Data extracted from a collection
---------------

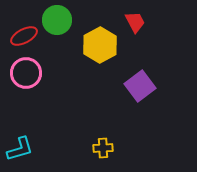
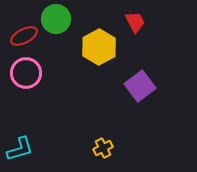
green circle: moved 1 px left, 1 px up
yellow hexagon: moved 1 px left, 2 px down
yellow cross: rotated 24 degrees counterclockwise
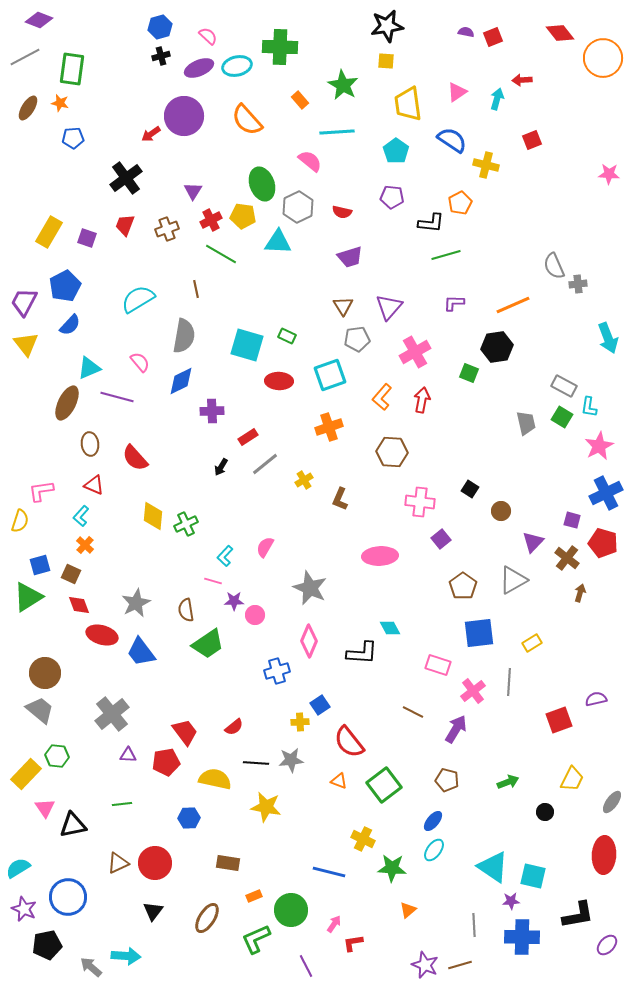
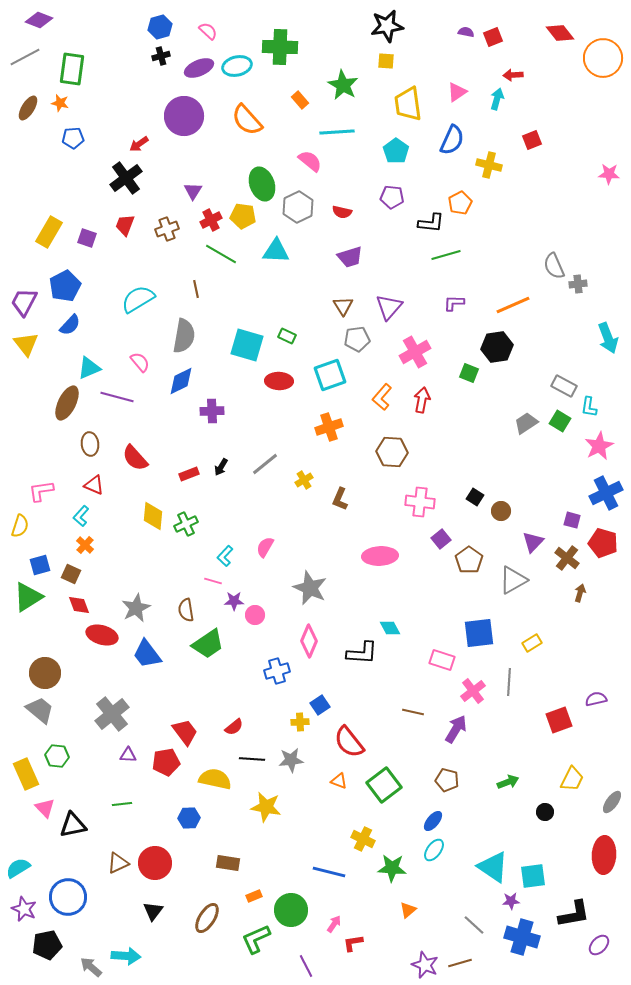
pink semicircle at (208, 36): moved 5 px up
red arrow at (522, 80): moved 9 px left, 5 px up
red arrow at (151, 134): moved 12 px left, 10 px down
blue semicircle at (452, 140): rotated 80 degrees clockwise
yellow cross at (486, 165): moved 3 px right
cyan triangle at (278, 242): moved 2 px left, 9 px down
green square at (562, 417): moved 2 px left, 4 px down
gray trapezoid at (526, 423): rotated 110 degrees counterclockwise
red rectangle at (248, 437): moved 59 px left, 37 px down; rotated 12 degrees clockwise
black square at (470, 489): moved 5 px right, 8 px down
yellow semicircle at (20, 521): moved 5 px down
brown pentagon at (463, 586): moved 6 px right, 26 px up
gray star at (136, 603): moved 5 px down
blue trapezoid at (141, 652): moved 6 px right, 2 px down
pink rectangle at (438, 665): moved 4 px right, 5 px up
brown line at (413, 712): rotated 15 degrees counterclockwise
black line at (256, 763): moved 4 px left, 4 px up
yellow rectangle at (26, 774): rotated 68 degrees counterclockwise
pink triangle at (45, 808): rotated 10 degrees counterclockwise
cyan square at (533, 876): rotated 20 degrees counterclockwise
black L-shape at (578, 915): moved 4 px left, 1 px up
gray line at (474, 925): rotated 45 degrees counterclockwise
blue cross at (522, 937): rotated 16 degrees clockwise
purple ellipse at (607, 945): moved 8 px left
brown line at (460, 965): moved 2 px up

---------------

Return every line of the entries above that the string "cyan" appears in.

cyan triangle at (278, 242): moved 2 px left, 9 px down
cyan square at (533, 876): rotated 20 degrees counterclockwise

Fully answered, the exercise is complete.